## What to work on
One part of the entries below is wanted: the lines from the one containing "(363, 226) = (368, 321): yellow" through the one containing "(481, 465) = (603, 241): brown". Write those out exactly and nothing else.

## Dataset records
# # # # # # #
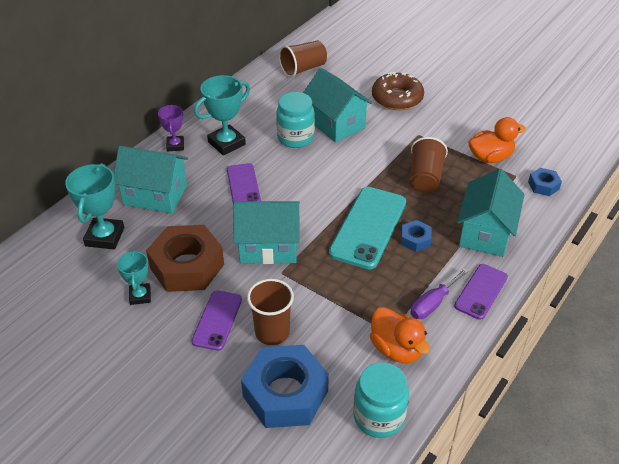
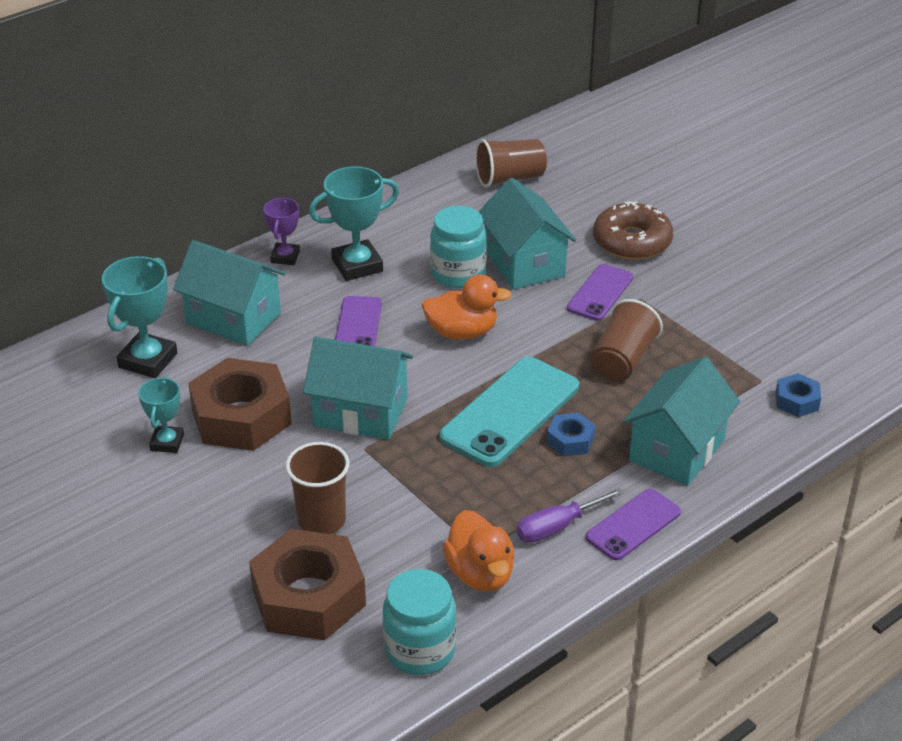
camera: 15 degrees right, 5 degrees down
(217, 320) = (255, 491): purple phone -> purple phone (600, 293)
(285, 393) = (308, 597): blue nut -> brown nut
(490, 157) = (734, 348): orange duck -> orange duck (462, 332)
# # # # # # #
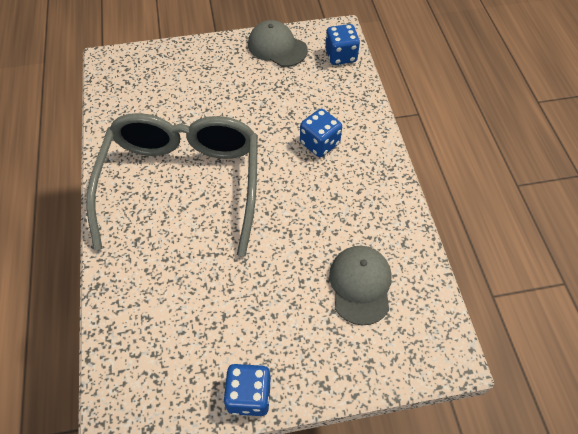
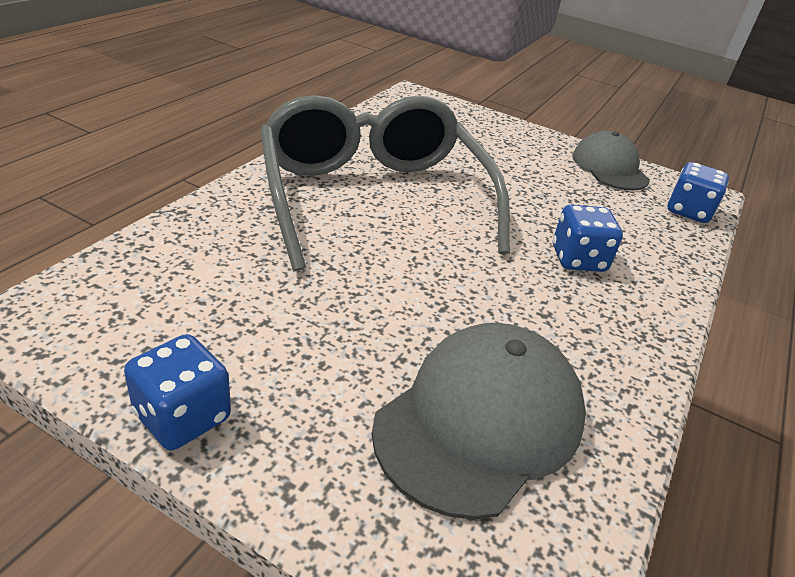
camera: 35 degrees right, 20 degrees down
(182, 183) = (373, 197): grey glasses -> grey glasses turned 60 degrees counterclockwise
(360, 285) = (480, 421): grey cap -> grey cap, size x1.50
# # # # # # #
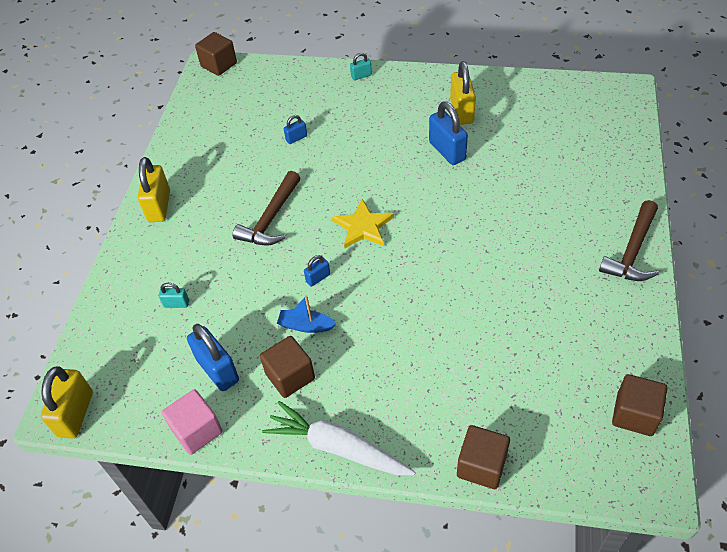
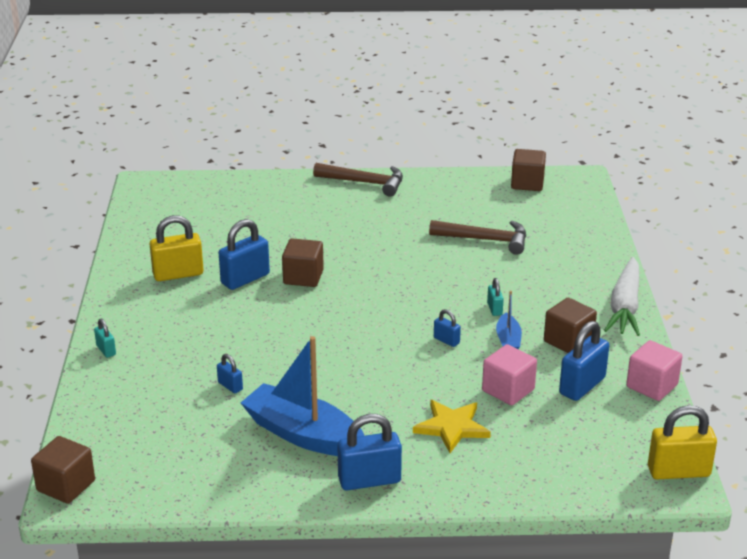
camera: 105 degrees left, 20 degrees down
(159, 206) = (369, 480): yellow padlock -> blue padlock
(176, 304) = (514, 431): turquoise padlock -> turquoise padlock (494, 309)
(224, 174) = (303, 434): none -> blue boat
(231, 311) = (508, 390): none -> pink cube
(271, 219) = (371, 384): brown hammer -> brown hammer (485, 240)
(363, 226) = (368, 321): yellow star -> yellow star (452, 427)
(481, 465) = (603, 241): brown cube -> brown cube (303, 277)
# # # # # # #
## Worked solution
(363, 226) = (368, 321): yellow star -> yellow star (452, 427)
(481, 465) = (603, 241): brown cube -> brown cube (303, 277)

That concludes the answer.